■ What this task involves: Restate word for word the section of the entries that opens at the line containing "red screwdriver [351,355,397,449]" and closes at the line containing "camera: 170 degrees left, 5 degrees up", both lines kept, pictures dropped.
------ Record excerpts
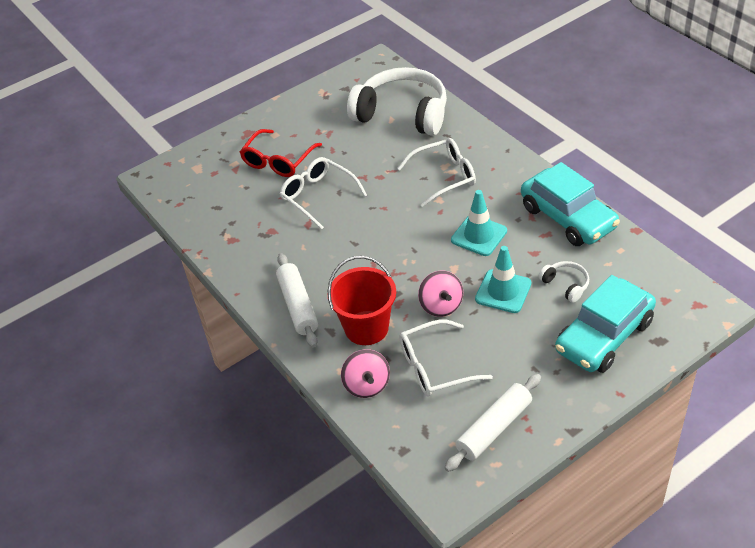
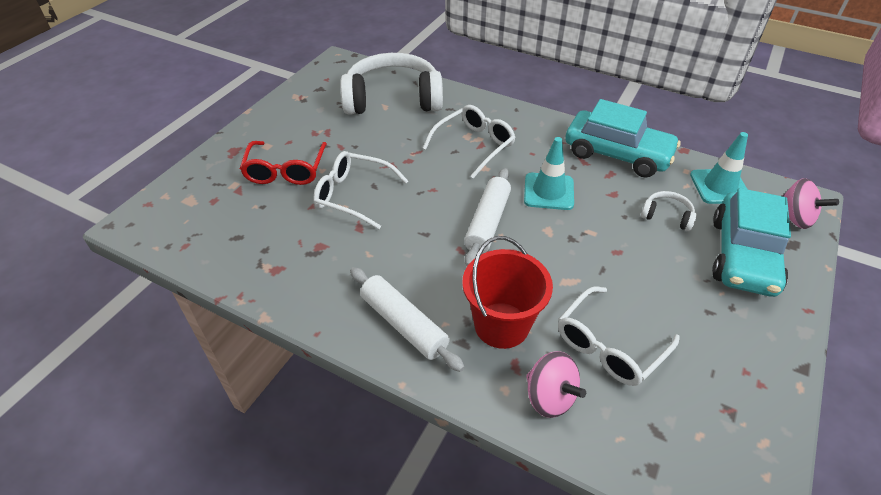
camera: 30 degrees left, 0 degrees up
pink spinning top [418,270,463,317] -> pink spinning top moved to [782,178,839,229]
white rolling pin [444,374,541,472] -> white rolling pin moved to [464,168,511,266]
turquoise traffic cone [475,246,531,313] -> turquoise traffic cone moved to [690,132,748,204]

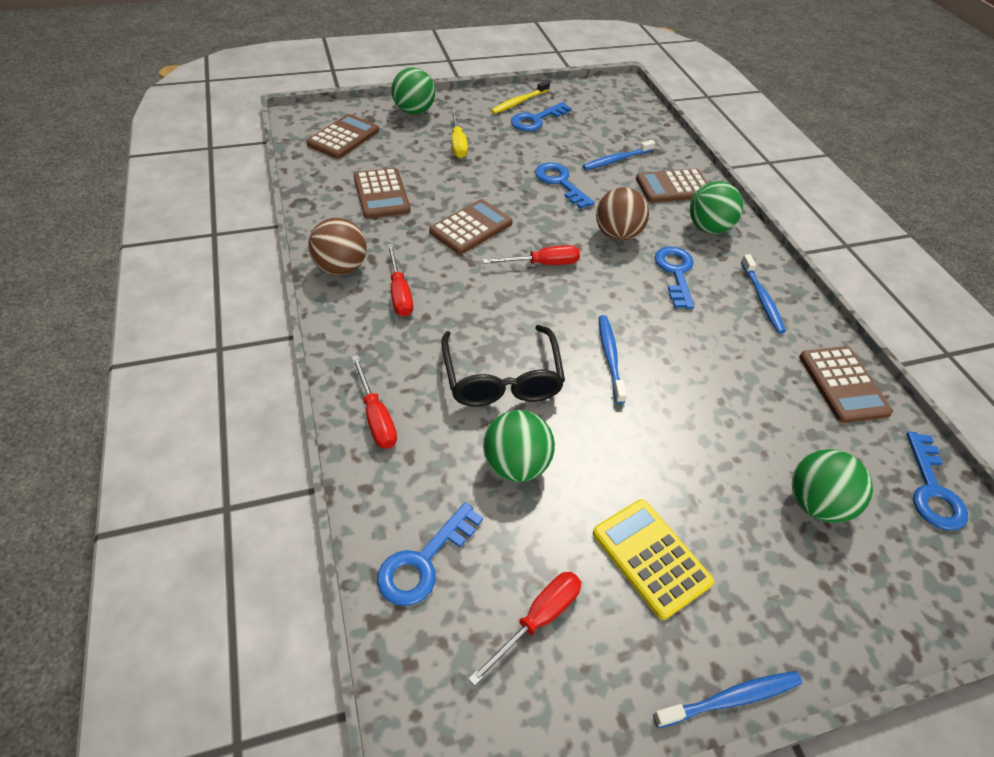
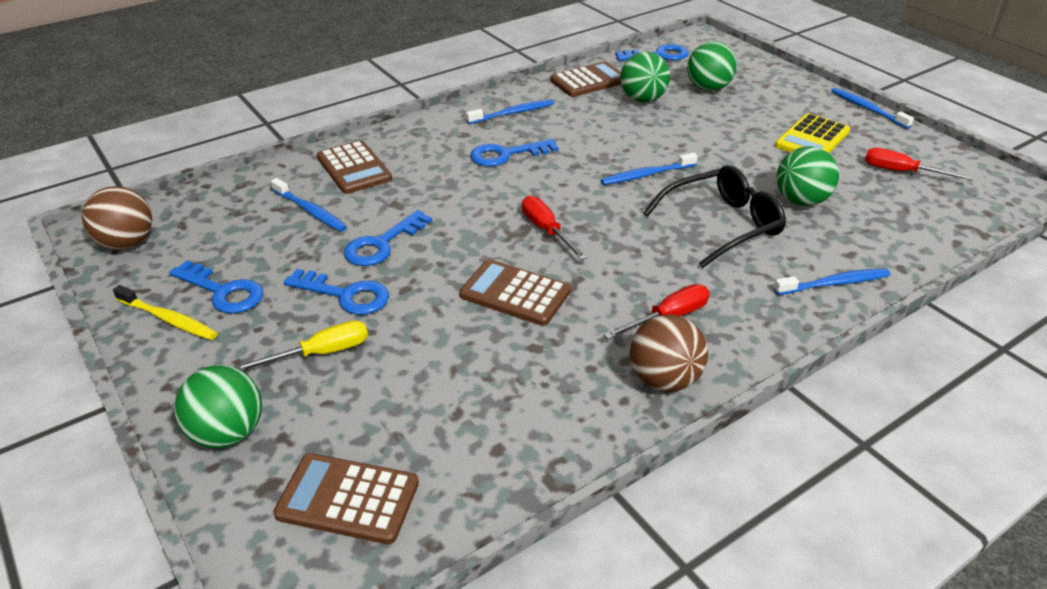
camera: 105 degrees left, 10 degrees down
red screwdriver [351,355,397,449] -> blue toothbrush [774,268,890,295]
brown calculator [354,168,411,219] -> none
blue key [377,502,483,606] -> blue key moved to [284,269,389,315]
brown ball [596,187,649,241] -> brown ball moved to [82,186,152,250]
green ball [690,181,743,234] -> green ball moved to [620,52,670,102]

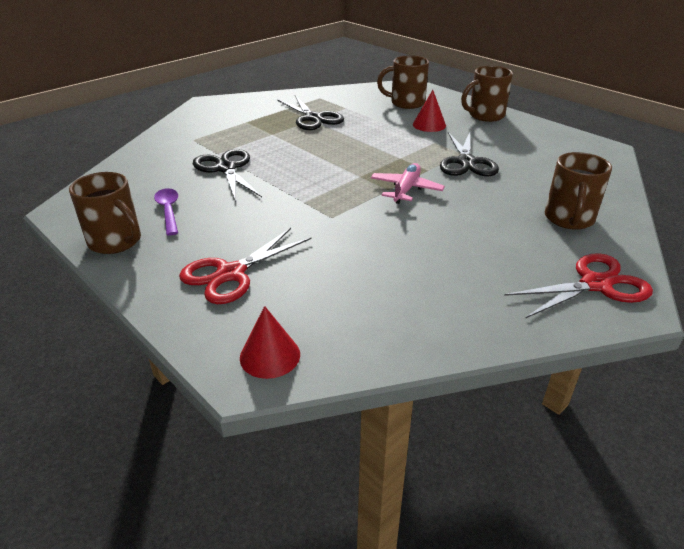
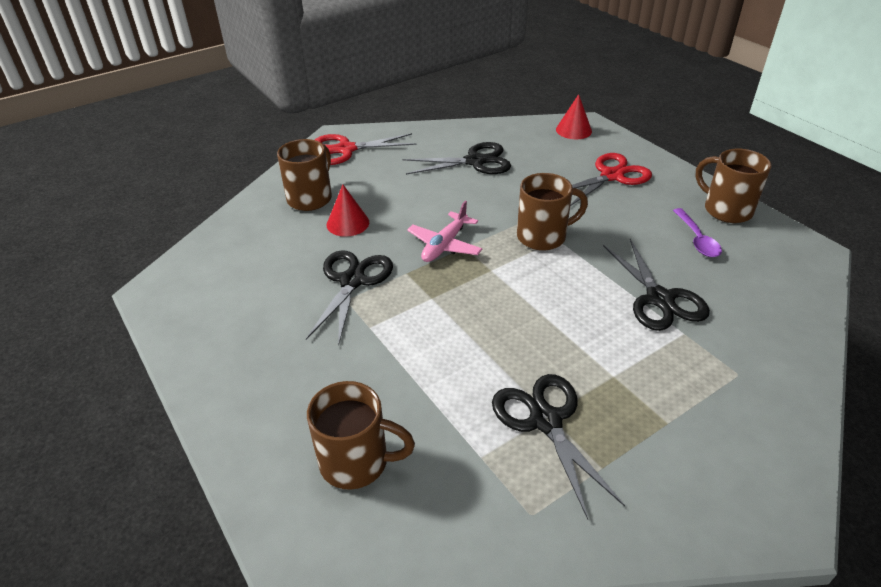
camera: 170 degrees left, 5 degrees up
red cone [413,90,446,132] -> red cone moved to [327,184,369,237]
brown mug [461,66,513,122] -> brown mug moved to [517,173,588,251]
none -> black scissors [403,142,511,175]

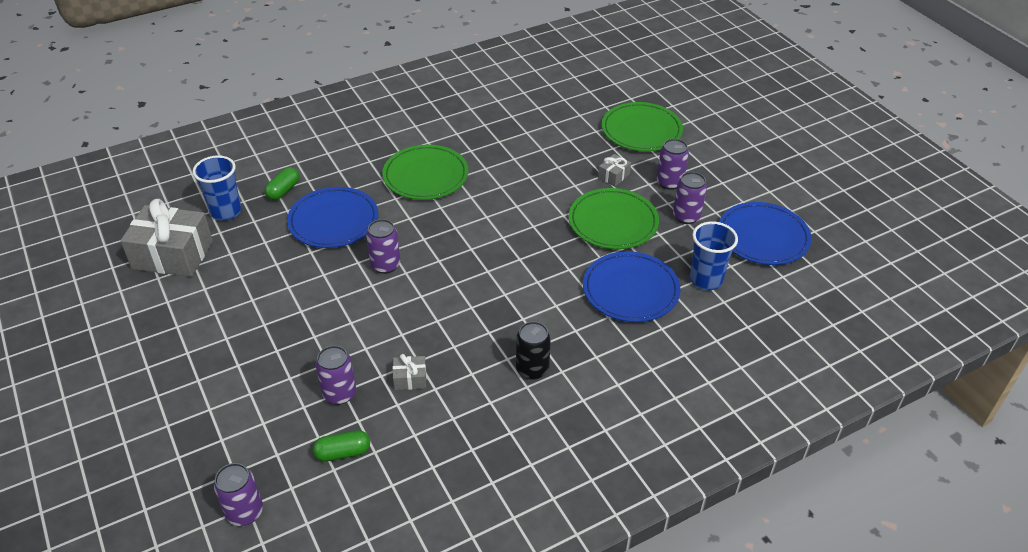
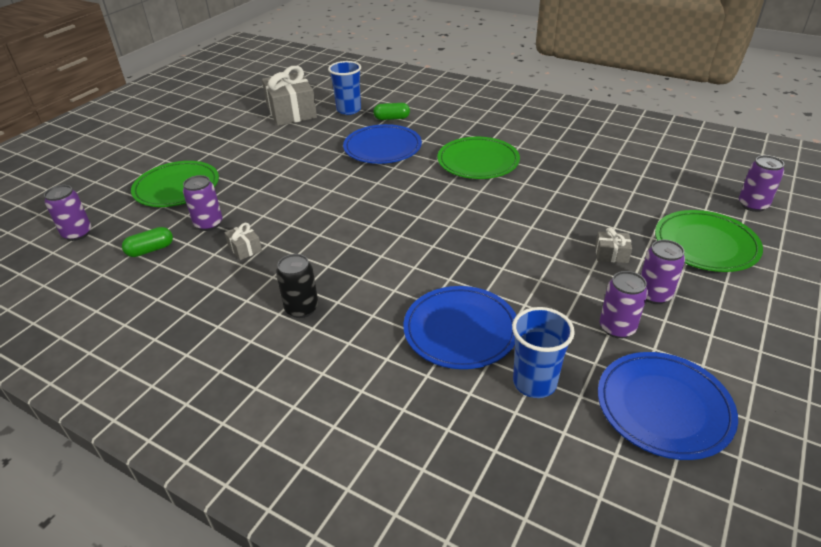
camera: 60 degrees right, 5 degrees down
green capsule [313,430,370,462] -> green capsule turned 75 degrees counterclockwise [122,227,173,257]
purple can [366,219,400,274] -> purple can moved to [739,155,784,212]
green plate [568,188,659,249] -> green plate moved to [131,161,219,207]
------------
■ Solution to the exercise:
red screwdriver [351,355,397,449] -> blue toothbrush [774,268,890,295]
brown calculator [354,168,411,219] -> none
blue key [377,502,483,606] -> blue key moved to [284,269,389,315]
brown ball [596,187,649,241] -> brown ball moved to [82,186,152,250]
green ball [690,181,743,234] -> green ball moved to [620,52,670,102]

camera: 170 degrees left, 5 degrees up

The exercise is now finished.